Record set:
□ □ □ □
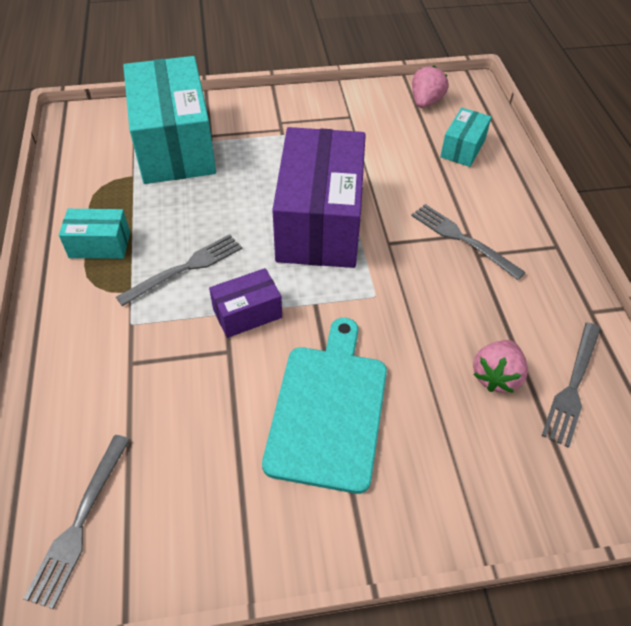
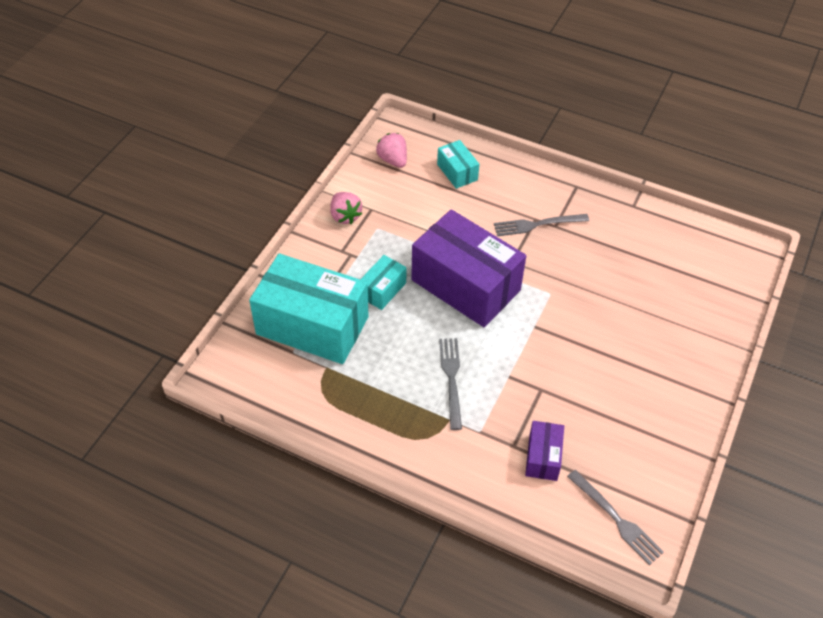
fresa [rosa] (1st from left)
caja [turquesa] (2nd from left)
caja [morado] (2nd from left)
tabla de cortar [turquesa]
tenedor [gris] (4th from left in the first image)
□ □ □ □
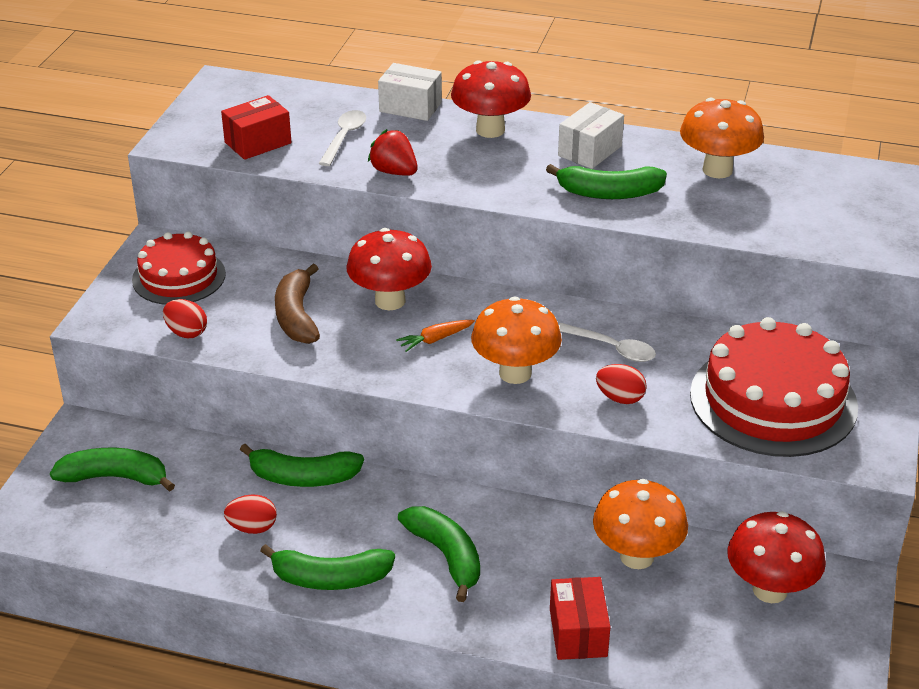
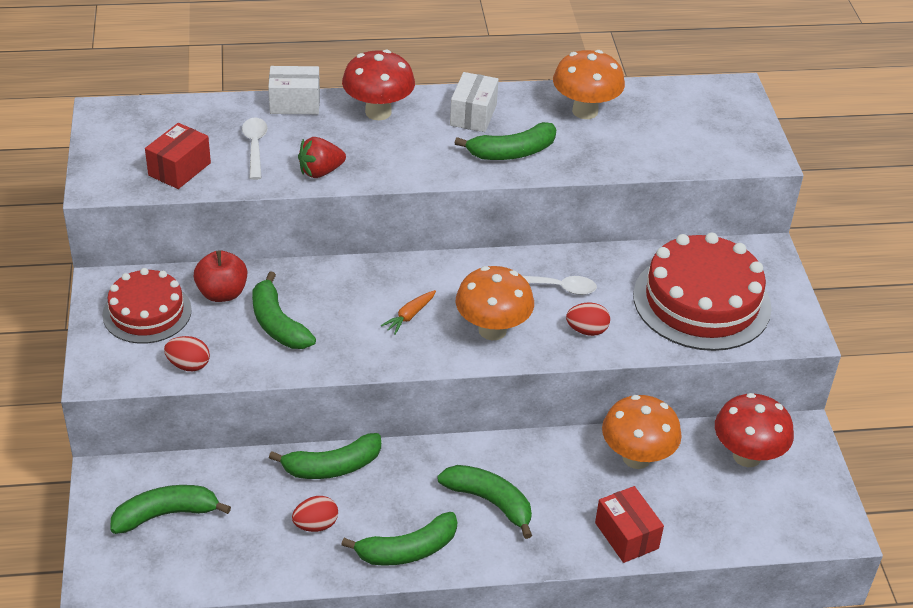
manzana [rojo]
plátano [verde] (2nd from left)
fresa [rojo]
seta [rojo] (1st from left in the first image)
□ □ □ □
What needs to be done:
Go through the material above and copy each line that has the word "left".

Problem solution:
fresa [rosa] (1st from left)
caja [turquesa] (2nd from left)
caja [morado] (2nd from left)
tenedor [gris] (4th from left in the first image)
plátano [verde] (2nd from left)
seta [rojo] (1st from left in the first image)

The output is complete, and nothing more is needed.